## Problem to work on
Output exactly what appears from the line containing "(543, 281) = (855, 285): green" to the end of the data below, and nothing more.

________________________

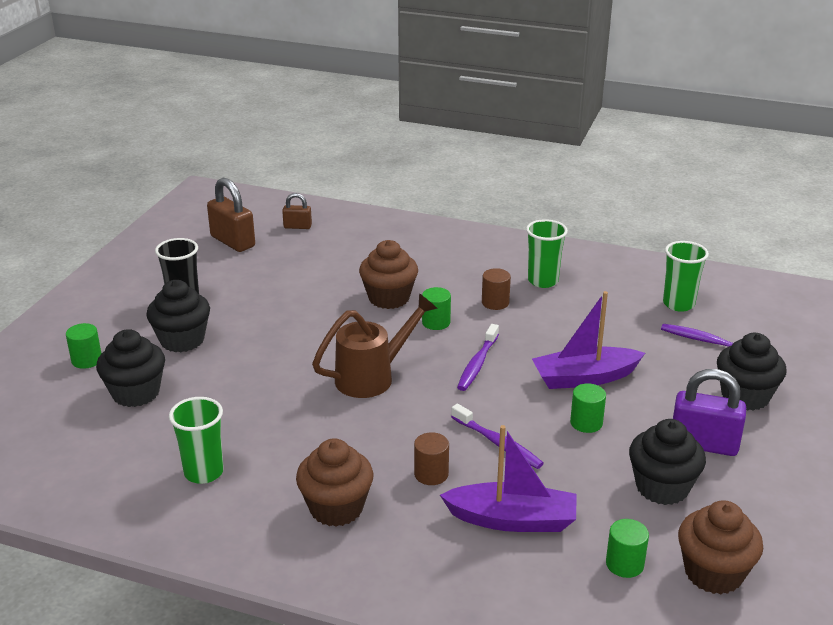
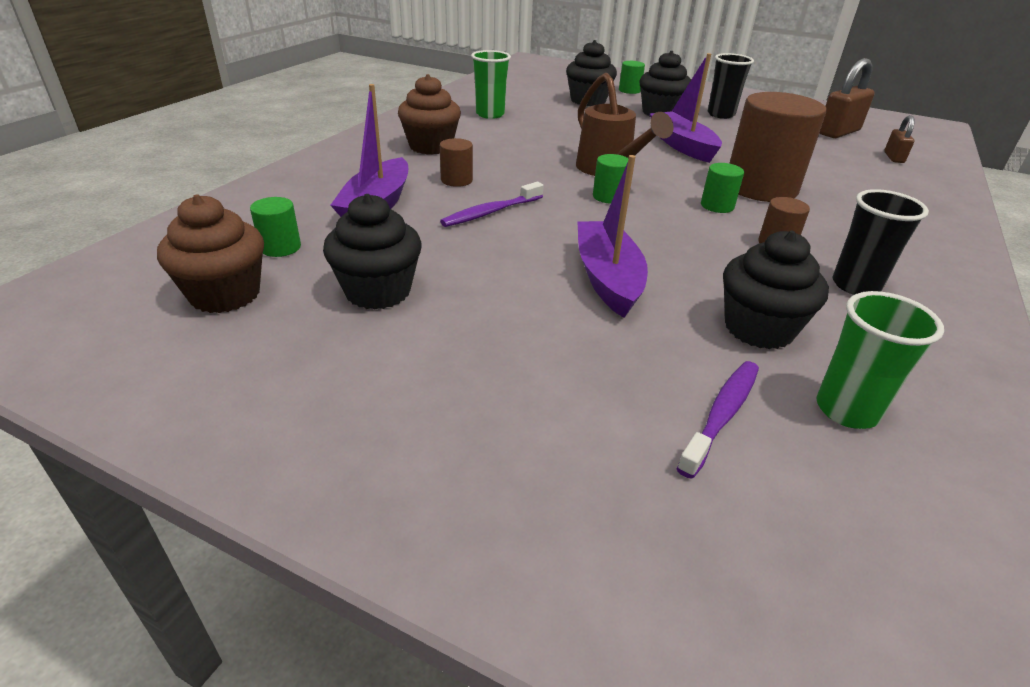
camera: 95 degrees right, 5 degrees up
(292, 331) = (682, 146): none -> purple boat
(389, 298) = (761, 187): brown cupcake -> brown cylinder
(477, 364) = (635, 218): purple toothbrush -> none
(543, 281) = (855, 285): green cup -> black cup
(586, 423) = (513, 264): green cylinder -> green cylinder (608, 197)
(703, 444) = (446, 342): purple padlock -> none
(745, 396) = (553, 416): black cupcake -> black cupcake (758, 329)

________________________

## Reply
(543, 281) = (855, 285): green cup -> black cup
(586, 423) = (513, 264): green cylinder -> green cylinder (608, 197)
(703, 444) = (446, 342): purple padlock -> none
(745, 396) = (553, 416): black cupcake -> black cupcake (758, 329)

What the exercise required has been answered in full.